-- Task prompt --
Copy out all of the data word for word. Omit every picture.

-- Given material --
++++++++++++++++++++

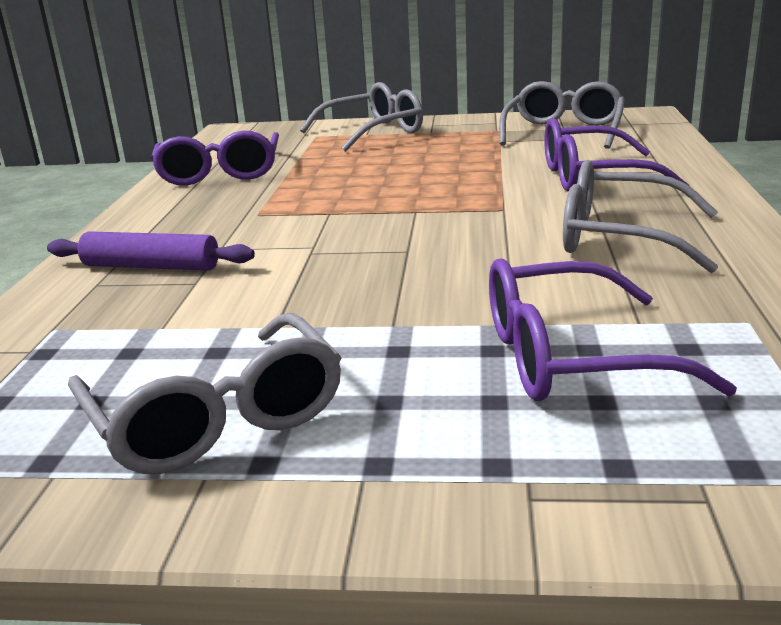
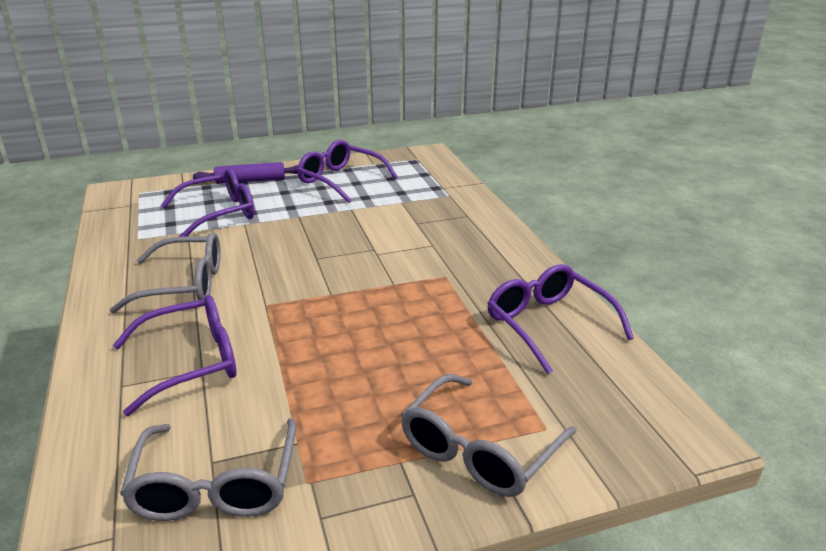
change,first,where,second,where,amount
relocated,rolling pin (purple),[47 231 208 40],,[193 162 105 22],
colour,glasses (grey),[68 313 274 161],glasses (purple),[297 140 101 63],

++++++++++++++++++++

-- Exercise solution --
change,first,where,second,where,amount
relocated,rolling pin (purple),[47 231 208 40],,[193 162 105 22],
colour,glasses (grey),[68 313 274 161],glasses (purple),[297 140 101 63],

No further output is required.